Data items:
+ + +

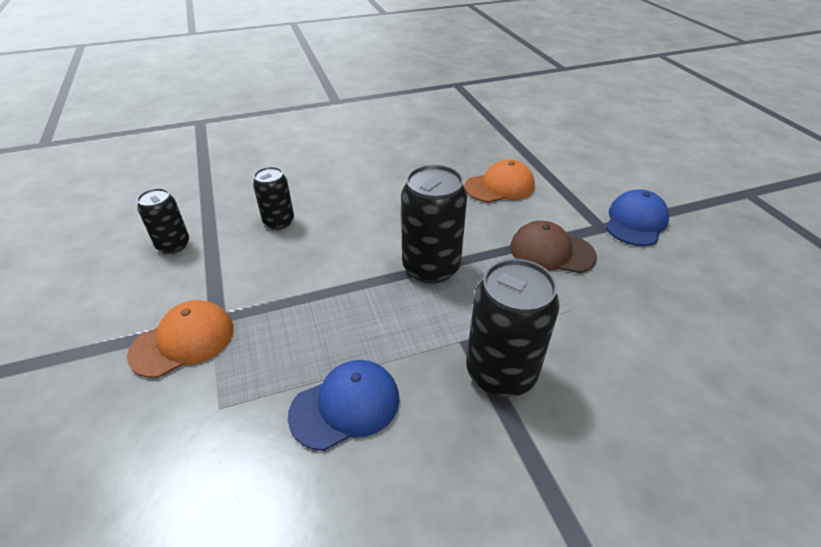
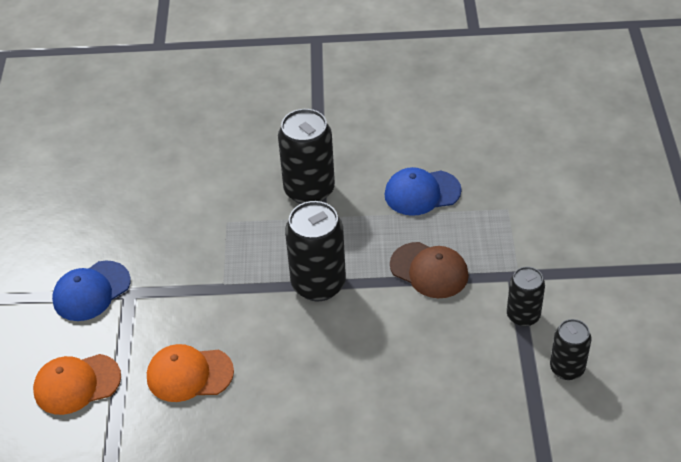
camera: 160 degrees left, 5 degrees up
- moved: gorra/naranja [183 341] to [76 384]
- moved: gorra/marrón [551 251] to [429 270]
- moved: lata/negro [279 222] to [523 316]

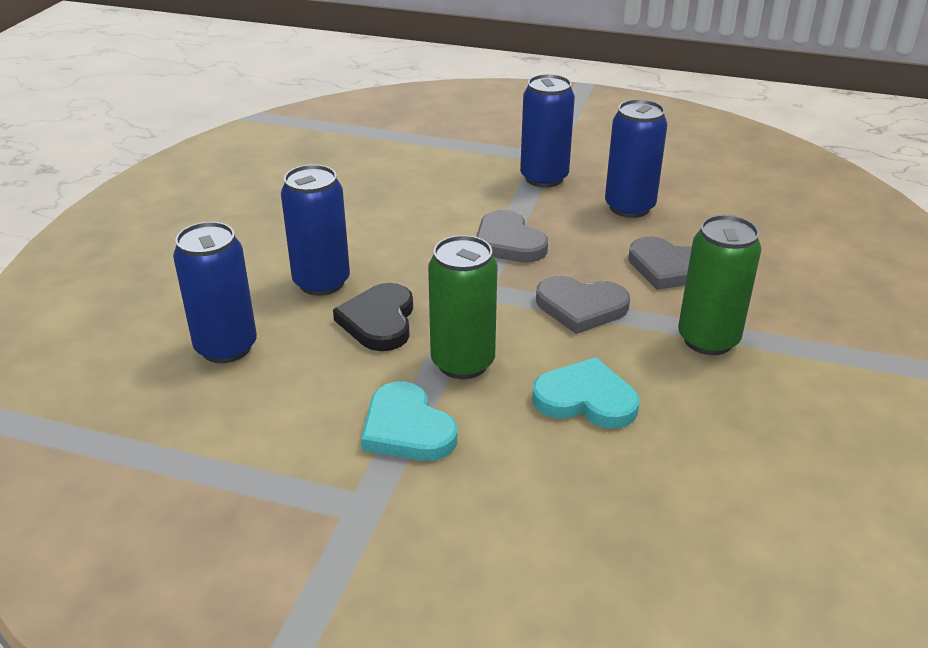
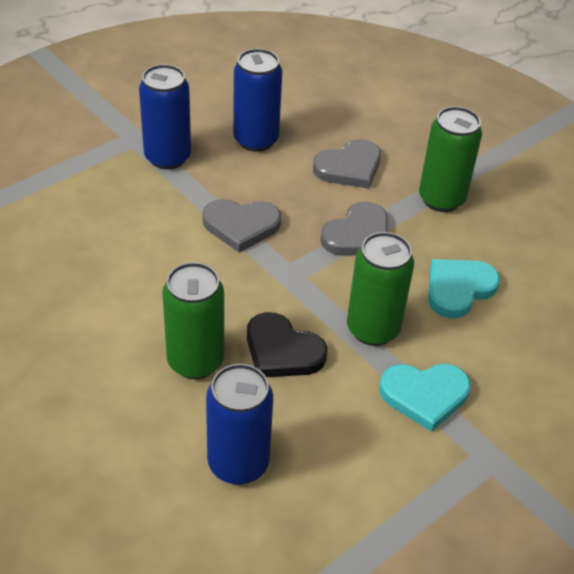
camera: 60 degrees left, 10 degrees up
- recoloured: lata/azul [321 282] to lata/verde [195 361]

+ + +

* **Aim of the task**: When copying the entries, drop the images and keep every line exact.

* **Answer for the task**:
camera: 160 degrees left, 5 degrees up
- moved: gorra/naranja [183 341] to [76 384]
- moved: gorra/marrón [551 251] to [429 270]
- moved: lata/negro [279 222] to [523 316]

camera: 60 degrees left, 10 degrees up
- recoloured: lata/azul [321 282] to lata/verde [195 361]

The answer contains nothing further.